AVAILABLE RECORDS >>
++++++++++++++++++++
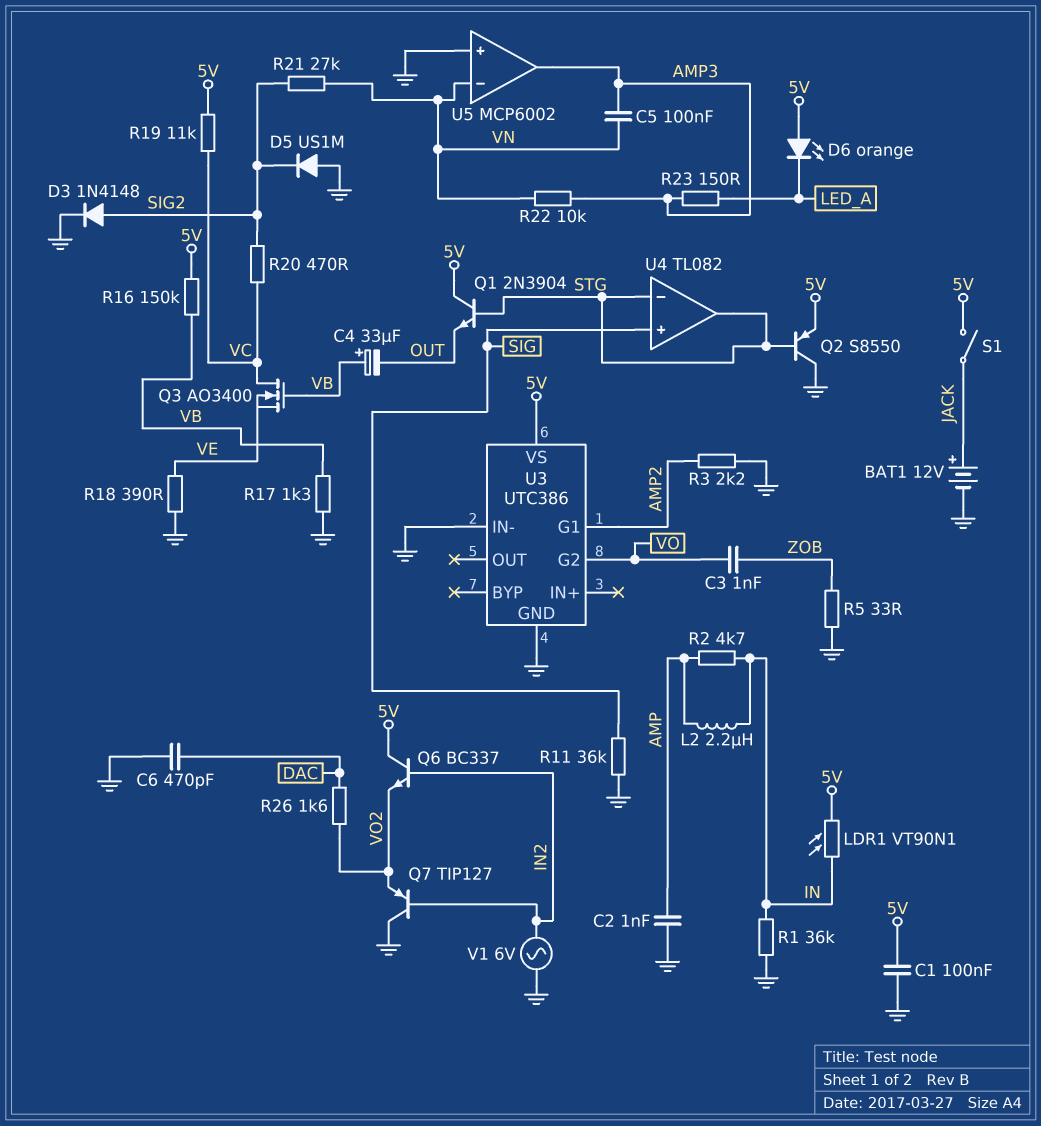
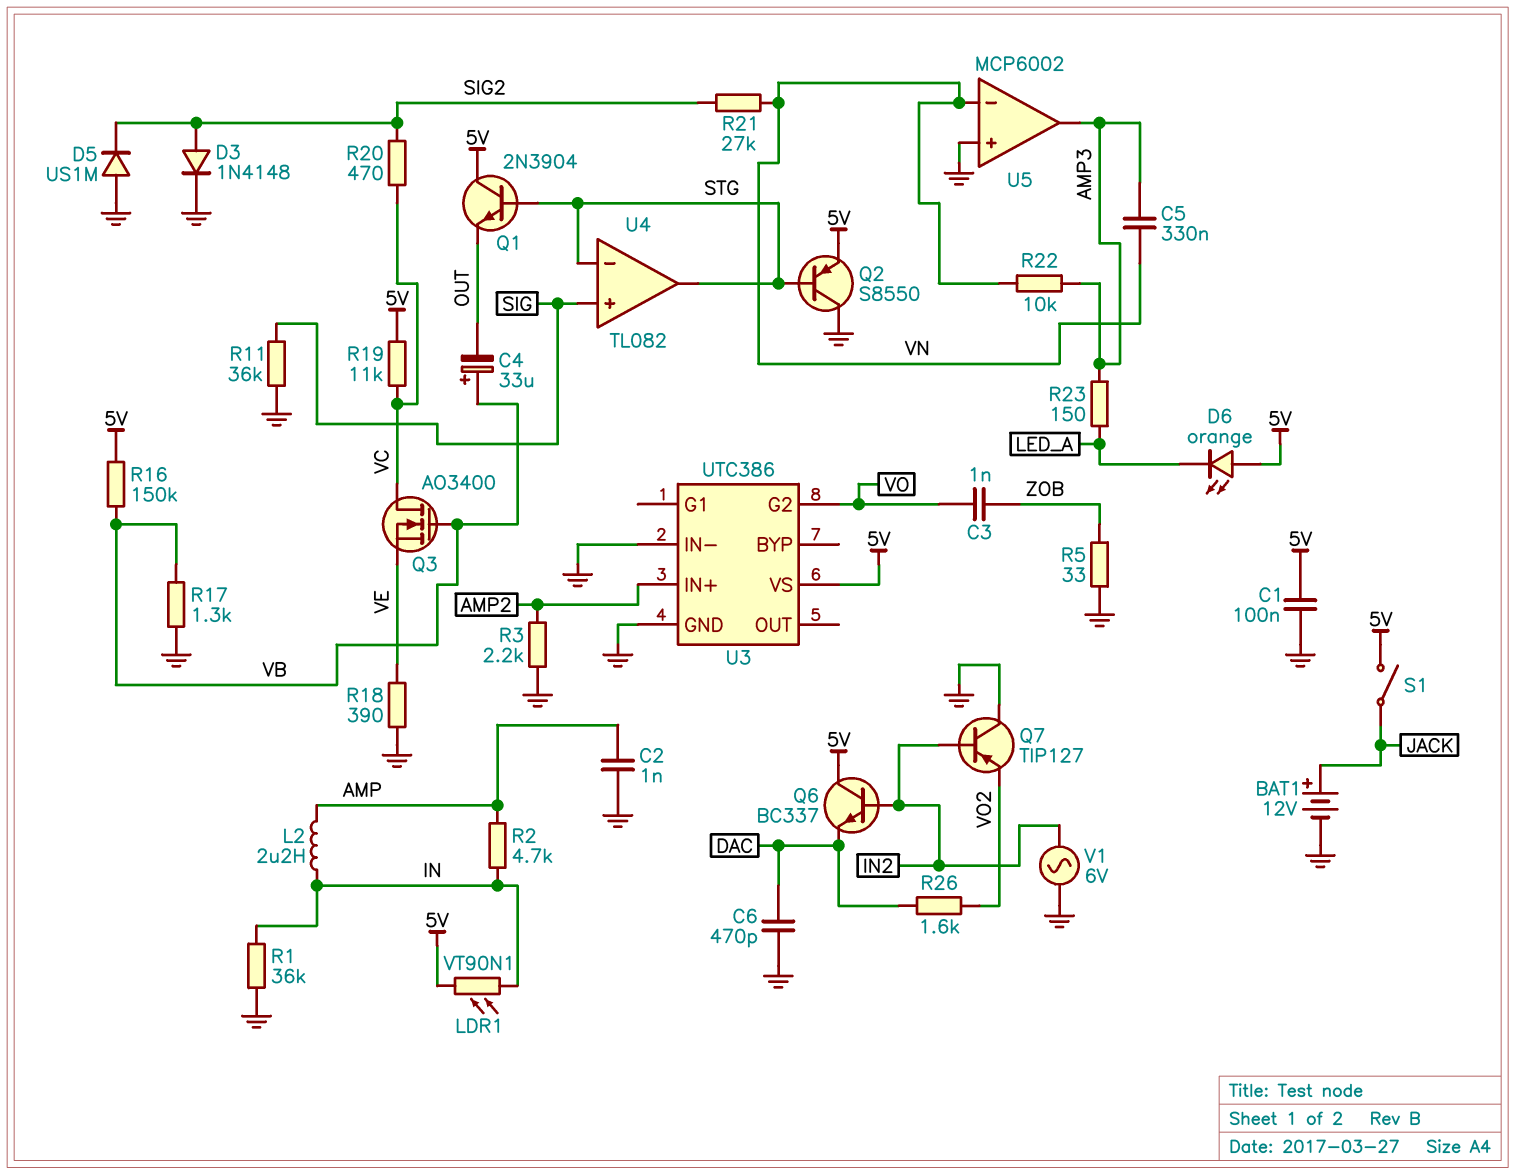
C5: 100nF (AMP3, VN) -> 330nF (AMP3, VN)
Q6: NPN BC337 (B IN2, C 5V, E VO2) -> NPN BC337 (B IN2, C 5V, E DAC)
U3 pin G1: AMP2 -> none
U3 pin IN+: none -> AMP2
++++++++++++++++++++
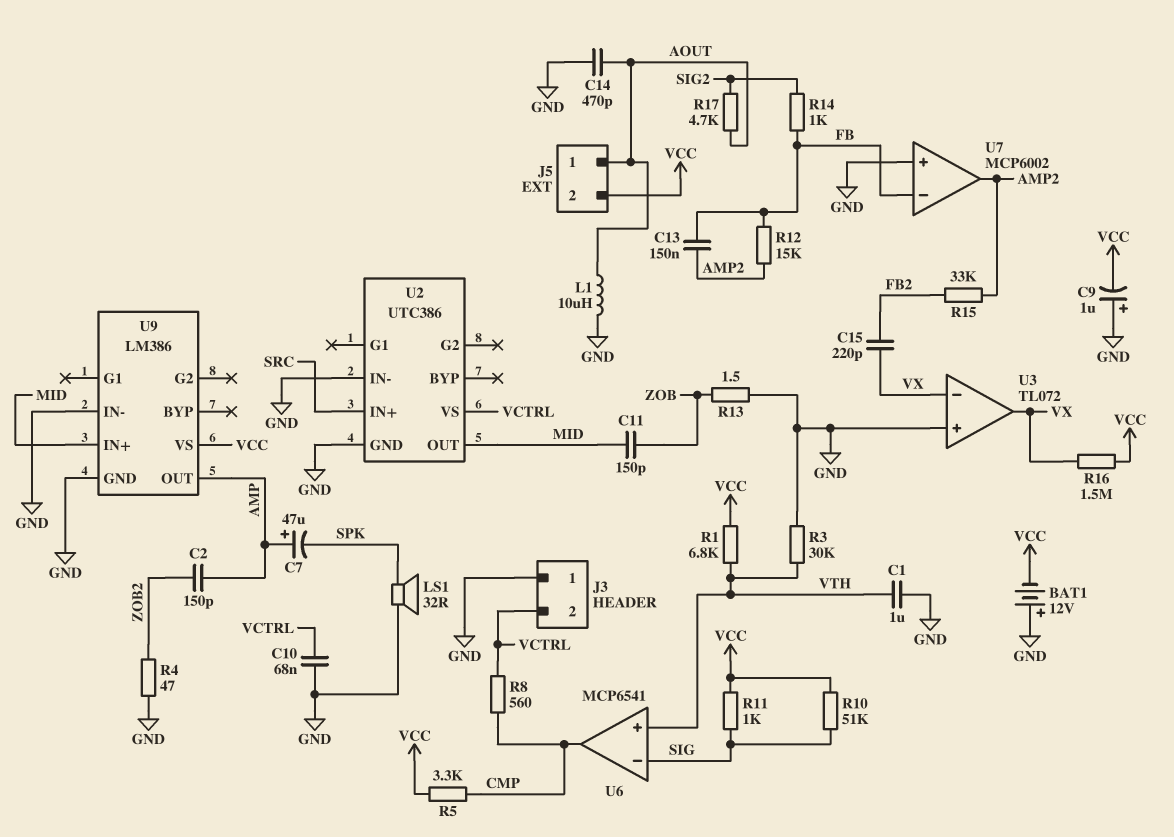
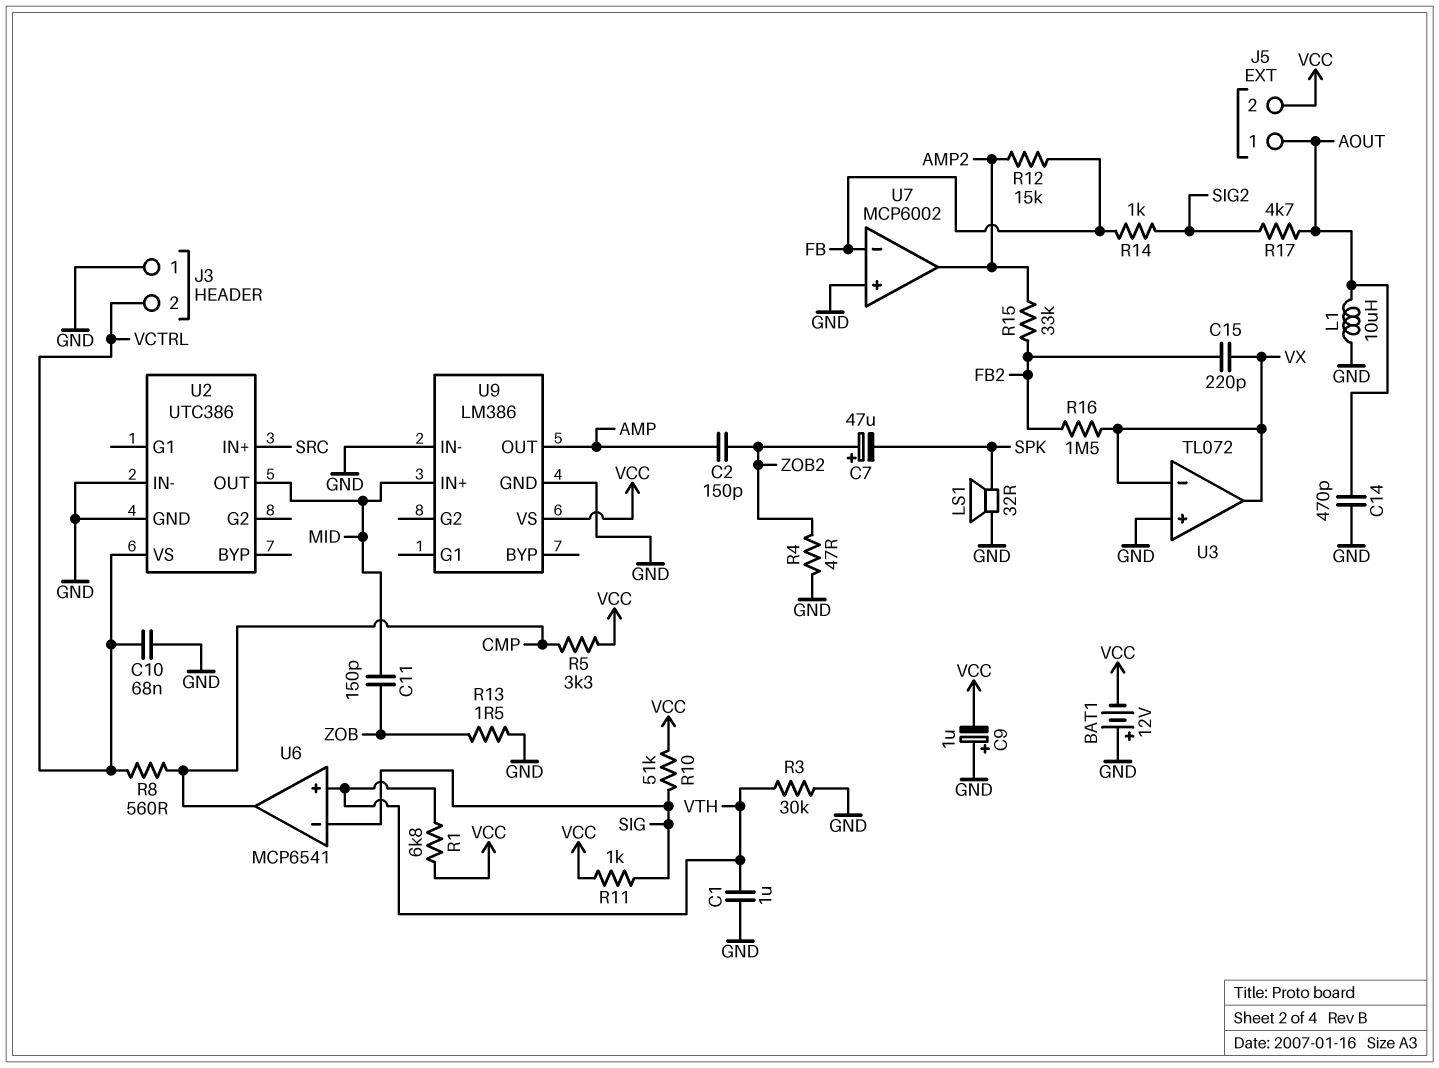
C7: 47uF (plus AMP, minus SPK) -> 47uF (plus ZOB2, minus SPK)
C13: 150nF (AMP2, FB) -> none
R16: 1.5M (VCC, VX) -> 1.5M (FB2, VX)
++++++++++++++++++++
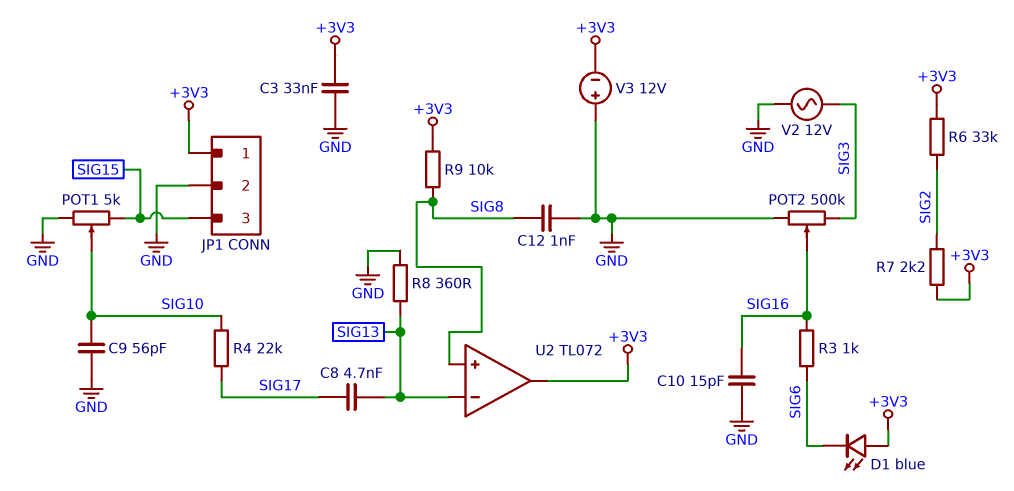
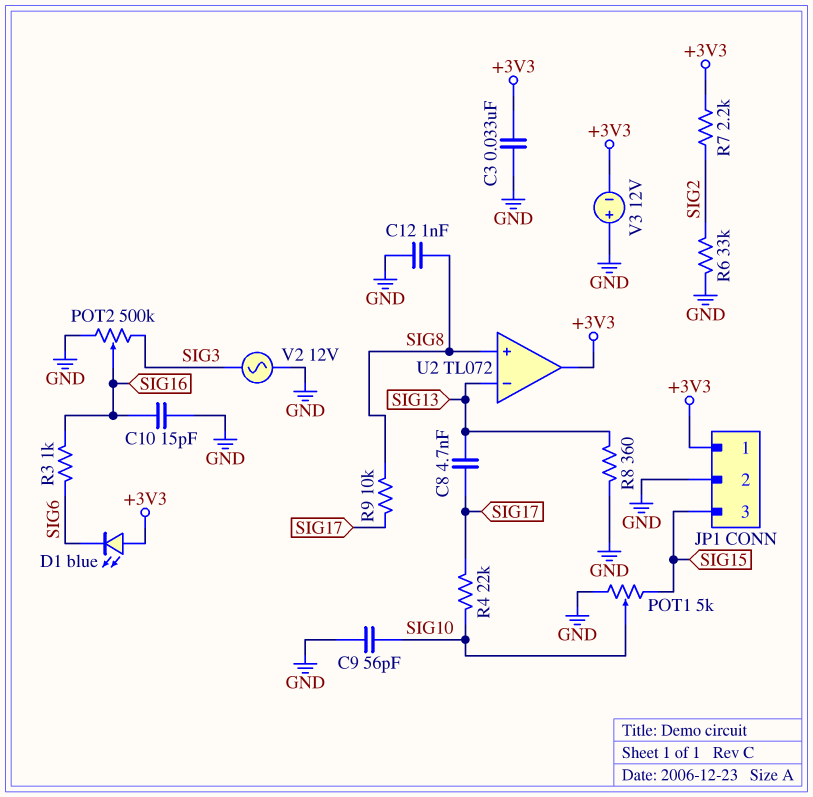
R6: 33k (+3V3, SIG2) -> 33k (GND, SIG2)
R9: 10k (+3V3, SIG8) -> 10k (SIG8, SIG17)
++++++++++++++++++++
Output exactly one stretch of the listing: from the line containing "R6: 33k (+3V3, SIG2) -> 33k (GND, SIG2)" through the line containing "R9: 10k (+3V3, SIG8) -> 10k (SIG8, SIG17)", both end lines included.

R6: 33k (+3V3, SIG2) -> 33k (GND, SIG2)
R9: 10k (+3V3, SIG8) -> 10k (SIG8, SIG17)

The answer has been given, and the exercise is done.